(Provided data)
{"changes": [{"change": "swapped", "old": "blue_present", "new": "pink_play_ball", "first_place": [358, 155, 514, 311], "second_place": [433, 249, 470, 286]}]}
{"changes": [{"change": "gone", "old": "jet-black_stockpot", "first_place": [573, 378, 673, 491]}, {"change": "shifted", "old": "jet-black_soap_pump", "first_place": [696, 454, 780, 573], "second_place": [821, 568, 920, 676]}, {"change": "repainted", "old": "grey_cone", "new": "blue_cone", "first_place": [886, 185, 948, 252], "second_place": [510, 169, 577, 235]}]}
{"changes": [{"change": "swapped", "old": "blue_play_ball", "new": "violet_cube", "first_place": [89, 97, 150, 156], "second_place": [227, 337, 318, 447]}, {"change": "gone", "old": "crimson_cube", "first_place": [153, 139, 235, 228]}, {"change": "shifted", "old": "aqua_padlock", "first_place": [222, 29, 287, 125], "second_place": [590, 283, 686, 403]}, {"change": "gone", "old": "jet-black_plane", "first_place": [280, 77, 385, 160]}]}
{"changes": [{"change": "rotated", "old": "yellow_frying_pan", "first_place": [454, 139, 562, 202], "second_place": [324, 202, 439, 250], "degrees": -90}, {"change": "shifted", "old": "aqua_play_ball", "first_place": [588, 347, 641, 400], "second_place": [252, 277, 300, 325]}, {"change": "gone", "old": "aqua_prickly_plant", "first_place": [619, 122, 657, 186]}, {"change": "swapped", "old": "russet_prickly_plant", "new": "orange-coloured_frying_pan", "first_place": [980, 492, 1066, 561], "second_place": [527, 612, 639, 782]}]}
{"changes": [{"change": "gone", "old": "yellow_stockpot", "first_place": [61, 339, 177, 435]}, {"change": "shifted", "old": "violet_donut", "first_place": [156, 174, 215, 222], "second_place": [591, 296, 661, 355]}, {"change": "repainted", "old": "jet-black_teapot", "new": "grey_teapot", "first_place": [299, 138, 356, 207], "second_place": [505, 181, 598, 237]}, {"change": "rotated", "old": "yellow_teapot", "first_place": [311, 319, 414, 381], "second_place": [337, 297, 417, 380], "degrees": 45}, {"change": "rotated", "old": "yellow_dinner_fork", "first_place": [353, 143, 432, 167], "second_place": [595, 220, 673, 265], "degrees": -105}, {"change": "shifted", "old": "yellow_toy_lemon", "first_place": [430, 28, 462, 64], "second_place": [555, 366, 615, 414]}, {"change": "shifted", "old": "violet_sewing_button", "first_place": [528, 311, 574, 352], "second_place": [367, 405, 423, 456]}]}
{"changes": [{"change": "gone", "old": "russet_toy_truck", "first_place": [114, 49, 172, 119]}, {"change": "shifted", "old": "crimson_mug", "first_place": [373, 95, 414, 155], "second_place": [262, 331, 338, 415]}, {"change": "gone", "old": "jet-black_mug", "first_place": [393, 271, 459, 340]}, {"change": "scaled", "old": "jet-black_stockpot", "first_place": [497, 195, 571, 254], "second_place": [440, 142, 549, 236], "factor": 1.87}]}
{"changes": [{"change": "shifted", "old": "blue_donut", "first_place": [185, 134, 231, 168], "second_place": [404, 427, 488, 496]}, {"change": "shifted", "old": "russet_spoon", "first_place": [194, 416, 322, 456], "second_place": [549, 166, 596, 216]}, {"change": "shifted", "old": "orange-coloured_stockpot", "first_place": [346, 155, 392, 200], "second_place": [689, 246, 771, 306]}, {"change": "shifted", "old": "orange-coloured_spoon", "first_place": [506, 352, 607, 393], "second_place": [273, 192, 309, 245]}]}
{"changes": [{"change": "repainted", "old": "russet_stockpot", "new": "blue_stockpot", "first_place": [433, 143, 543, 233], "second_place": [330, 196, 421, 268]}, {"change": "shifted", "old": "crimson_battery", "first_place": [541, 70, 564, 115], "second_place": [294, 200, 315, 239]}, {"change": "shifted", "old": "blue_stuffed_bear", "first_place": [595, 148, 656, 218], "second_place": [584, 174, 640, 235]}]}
(End Provided data)
Task. Every entry must be duplicated exactly as it was written.

Answer area.
{"changes": [{"change": "swapped", "old": "blue_present", "new": "pink_play_ball", "first_place": [358, 155, 514, 311], "second_place": [433, 249, 470, 286]}]}
{"changes": [{"change": "gone", "old": "jet-black_stockpot", "first_place": [573, 378, 673, 491]}, {"change": "shifted", "old": "jet-black_soap_pump", "first_place": [696, 454, 780, 573], "second_place": [821, 568, 920, 676]}, {"change": "repainted", "old": "grey_cone", "new": "blue_cone", "first_place": [886, 185, 948, 252], "second_place": [510, 169, 577, 235]}]}
{"changes": [{"change": "swapped", "old": "blue_play_ball", "new": "violet_cube", "first_place": [89, 97, 150, 156], "second_place": [227, 337, 318, 447]}, {"change": "gone", "old": "crimson_cube", "first_place": [153, 139, 235, 228]}, {"change": "shifted", "old": "aqua_padlock", "first_place": [222, 29, 287, 125], "second_place": [590, 283, 686, 403]}, {"change": "gone", "old": "jet-black_plane", "first_place": [280, 77, 385, 160]}]}
{"changes": [{"change": "rotated", "old": "yellow_frying_pan", "first_place": [454, 139, 562, 202], "second_place": [324, 202, 439, 250], "degrees": -90}, {"change": "shifted", "old": "aqua_play_ball", "first_place": [588, 347, 641, 400], "second_place": [252, 277, 300, 325]}, {"change": "gone", "old": "aqua_prickly_plant", "first_place": [619, 122, 657, 186]}, {"change": "swapped", "old": "russet_prickly_plant", "new": "orange-coloured_frying_pan", "first_place": [980, 492, 1066, 561], "second_place": [527, 612, 639, 782]}]}
{"changes": [{"change": "gone", "old": "yellow_stockpot", "first_place": [61, 339, 177, 435]}, {"change": "shifted", "old": "violet_donut", "first_place": [156, 174, 215, 222], "second_place": [591, 296, 661, 355]}, {"change": "repainted", "old": "jet-black_teapot", "new": "grey_teapot", "first_place": [299, 138, 356, 207], "second_place": [505, 181, 598, 237]}, {"change": "rotated", "old": "yellow_teapot", "first_place": [311, 319, 414, 381], "second_place": [337, 297, 417, 380], "degrees": 45}, {"change": "rotated", "old": "yellow_dinner_fork", "first_place": [353, 143, 432, 167], "second_place": [595, 220, 673, 265], "degrees": -105}, {"change": "shifted", "old": "yellow_toy_lemon", "first_place": [430, 28, 462, 64], "second_place": [555, 366, 615, 414]}, {"change": "shifted", "old": "violet_sewing_button", "first_place": [528, 311, 574, 352], "second_place": [367, 405, 423, 456]}]}
{"changes": [{"change": "gone", "old": "russet_toy_truck", "first_place": [114, 49, 172, 119]}, {"change": "shifted", "old": "crimson_mug", "first_place": [373, 95, 414, 155], "second_place": [262, 331, 338, 415]}, {"change": "gone", "old": "jet-black_mug", "first_place": [393, 271, 459, 340]}, {"change": "scaled", "old": "jet-black_stockpot", "first_place": [497, 195, 571, 254], "second_place": [440, 142, 549, 236], "factor": 1.87}]}
{"changes": [{"change": "shifted", "old": "blue_donut", "first_place": [185, 134, 231, 168], "second_place": [404, 427, 488, 496]}, {"change": "shifted", "old": "russet_spoon", "first_place": [194, 416, 322, 456], "second_place": [549, 166, 596, 216]}, {"change": "shifted", "old": "orange-coloured_stockpot", "first_place": [346, 155, 392, 200], "second_place": [689, 246, 771, 306]}, {"change": "shifted", "old": "orange-coloured_spoon", "first_place": [506, 352, 607, 393], "second_place": [273, 192, 309, 245]}]}
{"changes": [{"change": "repainted", "old": "russet_stockpot", "new": "blue_stockpot", "first_place": [433, 143, 543, 233], "second_place": [330, 196, 421, 268]}, {"change": "shifted", "old": "crimson_battery", "first_place": [541, 70, 564, 115], "second_place": [294, 200, 315, 239]}, {"change": "shifted", "old": "blue_stuffed_bear", "first_place": [595, 148, 656, 218], "second_place": [584, 174, 640, 235]}]}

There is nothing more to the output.